* **TO DO**:
Copy the lines from the start of the data through the line holding "red square: moved 5 px right, 4 px down", both included, swapping "gray circle" for "silver circle" and leaving everything else unchanged. Leave the pictures out.

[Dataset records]
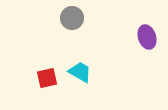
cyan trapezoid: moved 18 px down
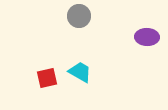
gray circle: moved 7 px right, 2 px up
purple ellipse: rotated 70 degrees counterclockwise
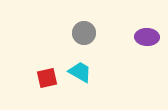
gray circle: moved 5 px right, 17 px down
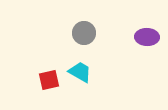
red square: moved 2 px right, 2 px down
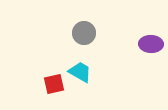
purple ellipse: moved 4 px right, 7 px down
red square: moved 5 px right, 4 px down
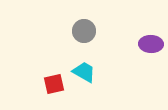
gray circle: moved 2 px up
cyan trapezoid: moved 4 px right
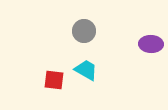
cyan trapezoid: moved 2 px right, 2 px up
red square: moved 4 px up; rotated 20 degrees clockwise
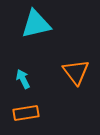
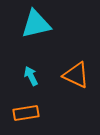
orange triangle: moved 3 px down; rotated 28 degrees counterclockwise
cyan arrow: moved 8 px right, 3 px up
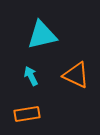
cyan triangle: moved 6 px right, 11 px down
orange rectangle: moved 1 px right, 1 px down
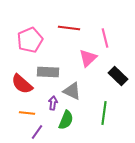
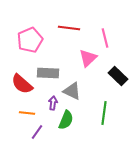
gray rectangle: moved 1 px down
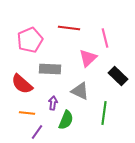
gray rectangle: moved 2 px right, 4 px up
gray triangle: moved 8 px right
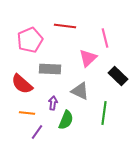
red line: moved 4 px left, 2 px up
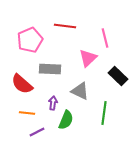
purple line: rotated 28 degrees clockwise
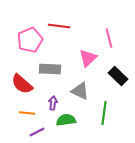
red line: moved 6 px left
pink line: moved 4 px right
green semicircle: rotated 120 degrees counterclockwise
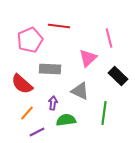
orange line: rotated 56 degrees counterclockwise
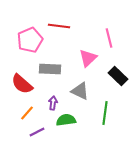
green line: moved 1 px right
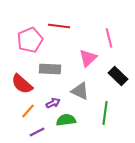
purple arrow: rotated 56 degrees clockwise
orange line: moved 1 px right, 2 px up
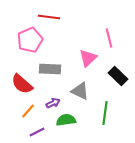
red line: moved 10 px left, 9 px up
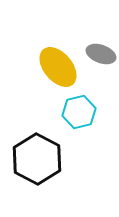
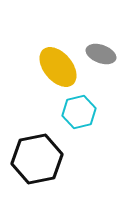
black hexagon: rotated 21 degrees clockwise
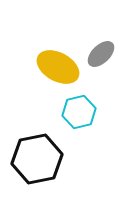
gray ellipse: rotated 64 degrees counterclockwise
yellow ellipse: rotated 21 degrees counterclockwise
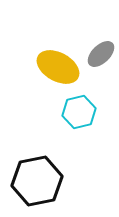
black hexagon: moved 22 px down
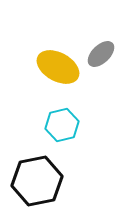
cyan hexagon: moved 17 px left, 13 px down
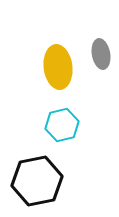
gray ellipse: rotated 56 degrees counterclockwise
yellow ellipse: rotated 54 degrees clockwise
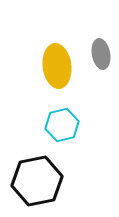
yellow ellipse: moved 1 px left, 1 px up
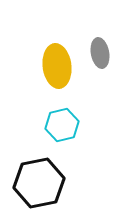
gray ellipse: moved 1 px left, 1 px up
black hexagon: moved 2 px right, 2 px down
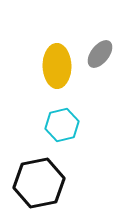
gray ellipse: moved 1 px down; rotated 48 degrees clockwise
yellow ellipse: rotated 6 degrees clockwise
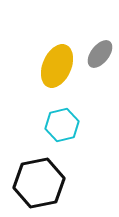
yellow ellipse: rotated 24 degrees clockwise
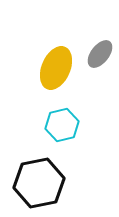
yellow ellipse: moved 1 px left, 2 px down
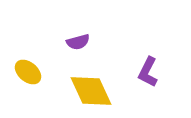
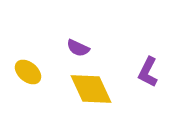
purple semicircle: moved 6 px down; rotated 40 degrees clockwise
yellow diamond: moved 2 px up
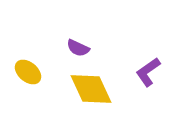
purple L-shape: rotated 28 degrees clockwise
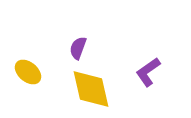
purple semicircle: rotated 85 degrees clockwise
yellow diamond: rotated 12 degrees clockwise
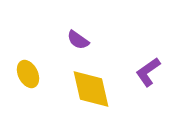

* **RESULT FOR THIS EXERCISE**:
cyan trapezoid: moved 18 px down
silver circle: moved 7 px right, 2 px up
purple ellipse: rotated 70 degrees counterclockwise
silver circle: moved 5 px right, 17 px down
red square: moved 2 px right, 2 px down
purple ellipse: moved 4 px right, 7 px down
red square: moved 5 px right, 4 px down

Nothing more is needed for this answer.